What to do — The entries must be set down again word for word; no pictures belong in the copy.

----

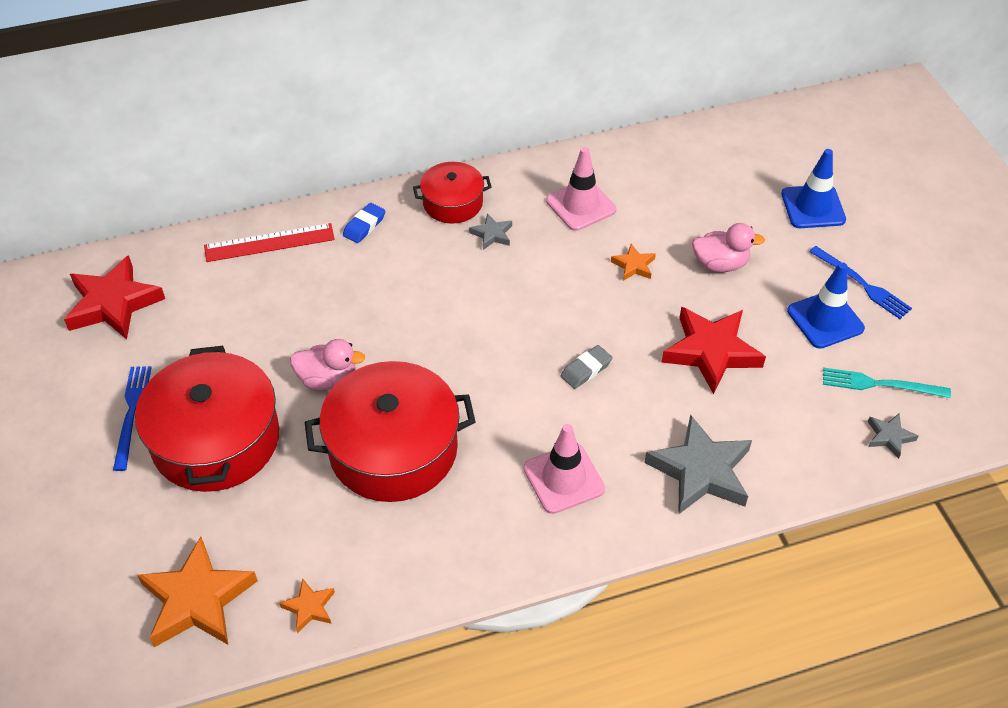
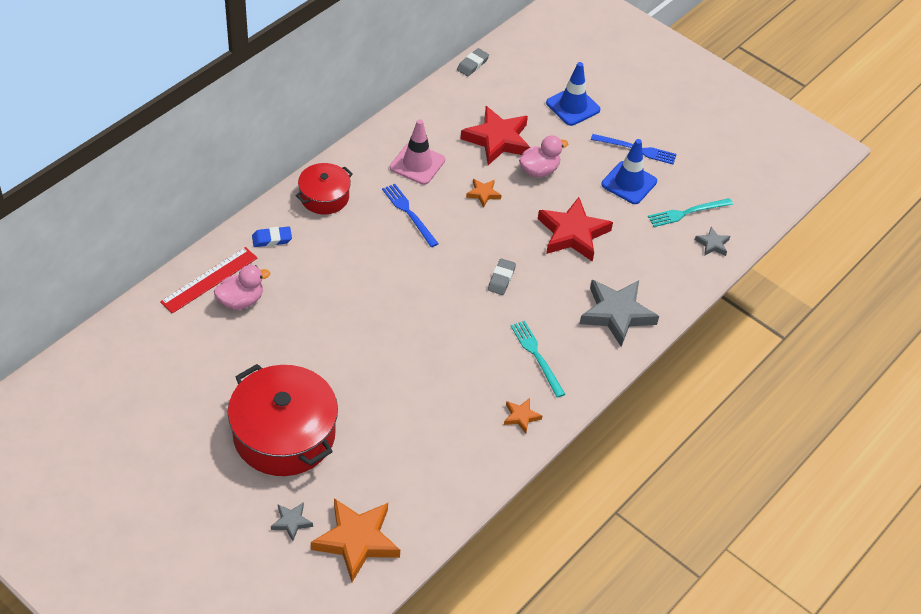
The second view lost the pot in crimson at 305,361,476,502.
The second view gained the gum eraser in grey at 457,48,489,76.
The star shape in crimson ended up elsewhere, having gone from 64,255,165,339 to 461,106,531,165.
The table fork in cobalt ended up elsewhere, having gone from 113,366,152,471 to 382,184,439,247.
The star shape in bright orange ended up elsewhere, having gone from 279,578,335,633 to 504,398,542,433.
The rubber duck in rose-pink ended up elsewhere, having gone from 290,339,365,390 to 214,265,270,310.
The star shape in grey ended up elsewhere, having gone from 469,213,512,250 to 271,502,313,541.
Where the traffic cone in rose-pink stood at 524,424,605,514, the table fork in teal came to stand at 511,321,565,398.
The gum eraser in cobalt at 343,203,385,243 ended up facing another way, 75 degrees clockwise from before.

----

Answer area —
The second view lost the pot in crimson at 305,361,476,502.
The second view gained the gum eraser in grey at 457,48,489,76.
The star shape in crimson ended up elsewhere, having gone from 64,255,165,339 to 461,106,531,165.
The table fork in cobalt ended up elsewhere, having gone from 113,366,152,471 to 382,184,439,247.
The star shape in bright orange ended up elsewhere, having gone from 279,578,335,633 to 504,398,542,433.
The rubber duck in rose-pink ended up elsewhere, having gone from 290,339,365,390 to 214,265,270,310.
The star shape in grey ended up elsewhere, having gone from 469,213,512,250 to 271,502,313,541.
Where the traffic cone in rose-pink stood at 524,424,605,514, the table fork in teal came to stand at 511,321,565,398.
The gum eraser in cobalt at 343,203,385,243 ended up facing another way, 75 degrees clockwise from before.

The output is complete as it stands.